[[ Records supplied, beginning ]]

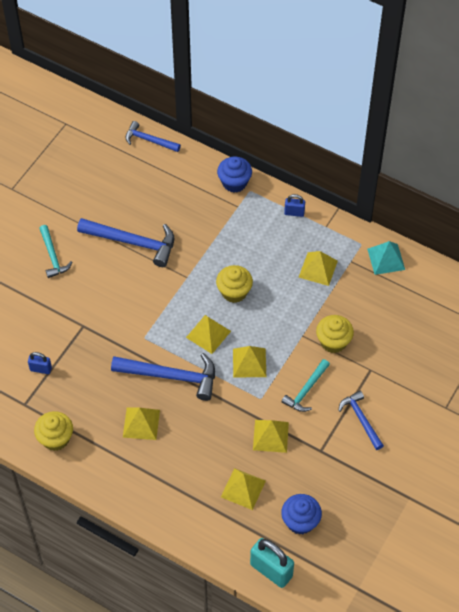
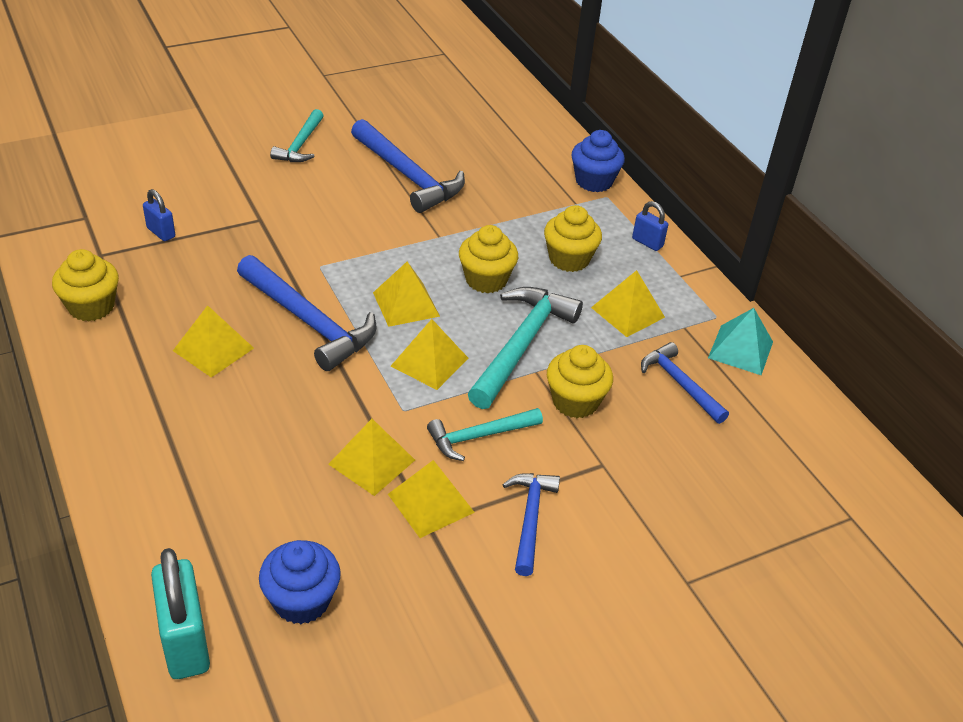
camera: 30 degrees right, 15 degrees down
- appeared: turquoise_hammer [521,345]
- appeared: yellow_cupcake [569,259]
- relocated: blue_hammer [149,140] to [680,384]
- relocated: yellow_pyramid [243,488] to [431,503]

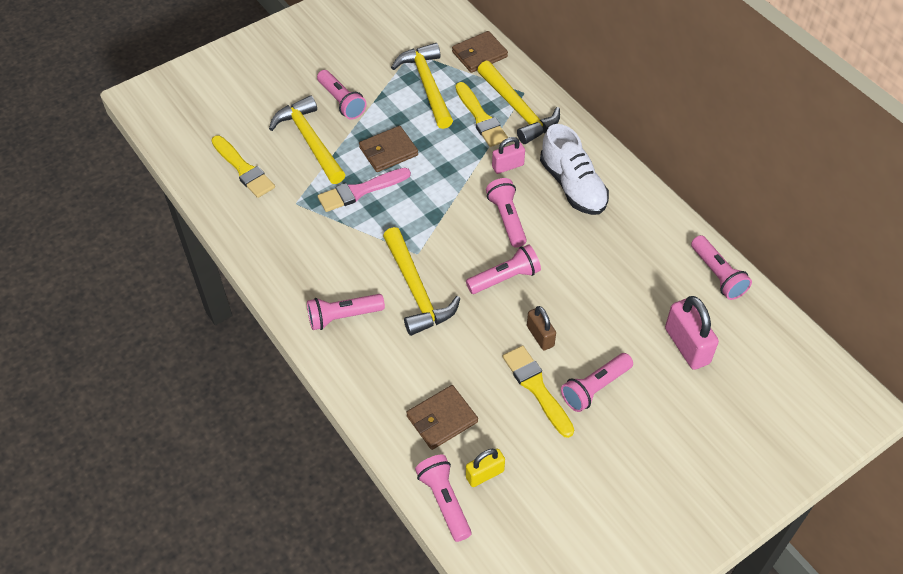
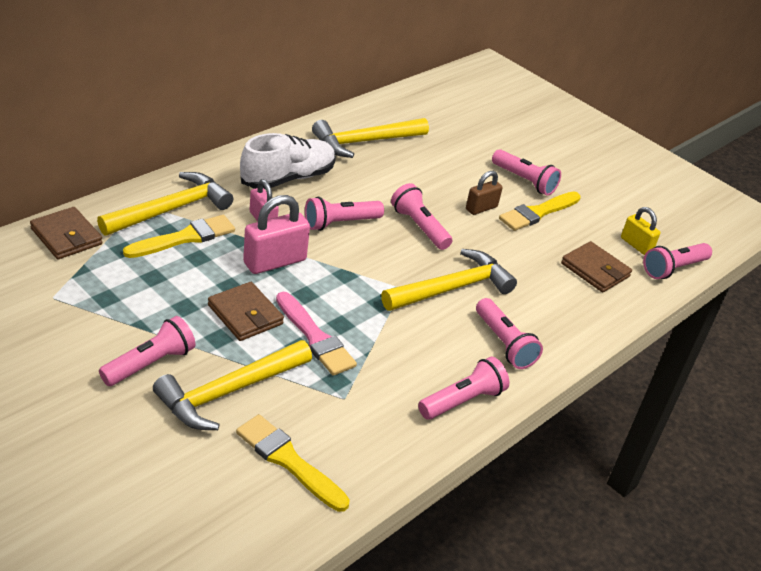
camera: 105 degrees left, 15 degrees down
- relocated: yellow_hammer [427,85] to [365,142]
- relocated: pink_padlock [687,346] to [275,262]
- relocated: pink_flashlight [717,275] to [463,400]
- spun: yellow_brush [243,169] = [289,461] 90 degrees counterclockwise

[[ Records supplied, end ]]

## What you are asked to do
The answer consists of the records repeated exactly, without any images.

## Answer below
camera: 30 degrees right, 15 degrees down
- appeared: turquoise_hammer [521,345]
- appeared: yellow_cupcake [569,259]
- relocated: blue_hammer [149,140] to [680,384]
- relocated: yellow_pyramid [243,488] to [431,503]

camera: 105 degrees left, 15 degrees down
- relocated: yellow_hammer [427,85] to [365,142]
- relocated: pink_padlock [687,346] to [275,262]
- relocated: pink_flashlight [717,275] to [463,400]
- spun: yellow_brush [243,169] = [289,461] 90 degrees counterclockwise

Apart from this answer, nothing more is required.